Exercise — Below is a set of records. Repeat all of them exactly.

** Records provided follows **

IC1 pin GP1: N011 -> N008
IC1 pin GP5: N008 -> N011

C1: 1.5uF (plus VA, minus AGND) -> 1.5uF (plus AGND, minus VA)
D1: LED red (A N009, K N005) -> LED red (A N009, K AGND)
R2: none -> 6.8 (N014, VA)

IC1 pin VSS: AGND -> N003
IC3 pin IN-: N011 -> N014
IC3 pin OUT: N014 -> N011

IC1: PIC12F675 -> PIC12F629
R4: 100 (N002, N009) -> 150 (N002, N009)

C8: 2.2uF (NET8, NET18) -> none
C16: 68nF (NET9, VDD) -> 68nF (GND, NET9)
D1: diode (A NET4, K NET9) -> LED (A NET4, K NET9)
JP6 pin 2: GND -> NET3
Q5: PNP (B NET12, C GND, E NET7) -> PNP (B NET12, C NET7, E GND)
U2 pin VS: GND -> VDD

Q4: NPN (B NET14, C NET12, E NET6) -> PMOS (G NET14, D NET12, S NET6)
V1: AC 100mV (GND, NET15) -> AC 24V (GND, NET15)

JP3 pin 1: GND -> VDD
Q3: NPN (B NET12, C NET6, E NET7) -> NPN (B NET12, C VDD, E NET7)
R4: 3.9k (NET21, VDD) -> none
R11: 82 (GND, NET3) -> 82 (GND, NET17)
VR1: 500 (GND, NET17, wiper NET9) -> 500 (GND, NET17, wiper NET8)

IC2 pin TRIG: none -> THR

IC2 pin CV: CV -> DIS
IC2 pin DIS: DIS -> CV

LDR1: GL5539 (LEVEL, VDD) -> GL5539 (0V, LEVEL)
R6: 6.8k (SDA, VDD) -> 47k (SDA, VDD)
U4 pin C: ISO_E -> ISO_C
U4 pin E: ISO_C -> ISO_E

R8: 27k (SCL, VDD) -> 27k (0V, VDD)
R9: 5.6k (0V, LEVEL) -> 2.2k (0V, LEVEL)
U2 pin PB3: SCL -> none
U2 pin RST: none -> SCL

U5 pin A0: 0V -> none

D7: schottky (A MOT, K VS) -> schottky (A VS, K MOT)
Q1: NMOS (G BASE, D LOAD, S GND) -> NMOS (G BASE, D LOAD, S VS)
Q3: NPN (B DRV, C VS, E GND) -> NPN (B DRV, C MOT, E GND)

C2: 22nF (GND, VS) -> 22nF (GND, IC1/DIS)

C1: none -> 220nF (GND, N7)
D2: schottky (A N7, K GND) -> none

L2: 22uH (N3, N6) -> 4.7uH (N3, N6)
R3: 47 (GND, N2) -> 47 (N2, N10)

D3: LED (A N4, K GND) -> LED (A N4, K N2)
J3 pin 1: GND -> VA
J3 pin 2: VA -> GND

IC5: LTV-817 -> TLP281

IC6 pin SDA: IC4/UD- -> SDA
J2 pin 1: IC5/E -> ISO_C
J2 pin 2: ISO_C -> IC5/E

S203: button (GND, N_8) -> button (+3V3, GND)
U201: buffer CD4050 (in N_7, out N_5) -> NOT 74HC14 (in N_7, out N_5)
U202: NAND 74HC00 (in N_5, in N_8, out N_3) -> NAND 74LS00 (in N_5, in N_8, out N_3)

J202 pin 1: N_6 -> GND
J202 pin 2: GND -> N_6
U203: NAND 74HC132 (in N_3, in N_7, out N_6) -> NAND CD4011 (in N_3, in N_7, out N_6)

** End of Records provided **

Written solution —
IC1 pin GP1: N011 -> N008
IC1 pin GP5: N008 -> N011

C1: 1.5uF (plus VA, minus AGND) -> 1.5uF (plus AGND, minus VA)
D1: LED red (A N009, K N005) -> LED red (A N009, K AGND)
R2: none -> 6.8 (N014, VA)

IC1 pin VSS: AGND -> N003
IC3 pin IN-: N011 -> N014
IC3 pin OUT: N014 -> N011

IC1: PIC12F675 -> PIC12F629
R4: 100 (N002, N009) -> 150 (N002, N009)

C8: 2.2uF (NET8, NET18) -> none
C16: 68nF (NET9, VDD) -> 68nF (GND, NET9)
D1: diode (A NET4, K NET9) -> LED (A NET4, K NET9)
JP6 pin 2: GND -> NET3
Q5: PNP (B NET12, C GND, E NET7) -> PNP (B NET12, C NET7, E GND)
U2 pin VS: GND -> VDD

Q4: NPN (B NET14, C NET12, E NET6) -> PMOS (G NET14, D NET12, S NET6)
V1: AC 100mV (GND, NET15) -> AC 24V (GND, NET15)

JP3 pin 1: GND -> VDD
Q3: NPN (B NET12, C NET6, E NET7) -> NPN (B NET12, C VDD, E NET7)
R4: 3.9k (NET21, VDD) -> none
R11: 82 (GND, NET3) -> 82 (GND, NET17)
VR1: 500 (GND, NET17, wiper NET9) -> 500 (GND, NET17, wiper NET8)

IC2 pin TRIG: none -> THR

IC2 pin CV: CV -> DIS
IC2 pin DIS: DIS -> CV

LDR1: GL5539 (LEVEL, VDD) -> GL5539 (0V, LEVEL)
R6: 6.8k (SDA, VDD) -> 47k (SDA, VDD)
U4 pin C: ISO_E -> ISO_C
U4 pin E: ISO_C -> ISO_E

R8: 27k (SCL, VDD) -> 27k (0V, VDD)
R9: 5.6k (0V, LEVEL) -> 2.2k (0V, LEVEL)
U2 pin PB3: SCL -> none
U2 pin RST: none -> SCL

U5 pin A0: 0V -> none

D7: schottky (A MOT, K VS) -> schottky (A VS, K MOT)
Q1: NMOS (G BASE, D LOAD, S GND) -> NMOS (G BASE, D LOAD, S VS)
Q3: NPN (B DRV, C VS, E GND) -> NPN (B DRV, C MOT, E GND)

C2: 22nF (GND, VS) -> 22nF (GND, IC1/DIS)

C1: none -> 220nF (GND, N7)
D2: schottky (A N7, K GND) -> none

L2: 22uH (N3, N6) -> 4.7uH (N3, N6)
R3: 47 (GND, N2) -> 47 (N2, N10)

D3: LED (A N4, K GND) -> LED (A N4, K N2)
J3 pin 1: GND -> VA
J3 pin 2: VA -> GND

IC5: LTV-817 -> TLP281

IC6 pin SDA: IC4/UD- -> SDA
J2 pin 1: IC5/E -> ISO_C
J2 pin 2: ISO_C -> IC5/E

S203: button (GND, N_8) -> button (+3V3, GND)
U201: buffer CD4050 (in N_7, out N_5) -> NOT 74HC14 (in N_7, out N_5)
U202: NAND 74HC00 (in N_5, in N_8, out N_3) -> NAND 74LS00 (in N_5, in N_8, out N_3)

J202 pin 1: N_6 -> GND
J202 pin 2: GND -> N_6
U203: NAND 74HC132 (in N_3, in N_7, out N_6) -> NAND CD4011 (in N_3, in N_7, out N_6)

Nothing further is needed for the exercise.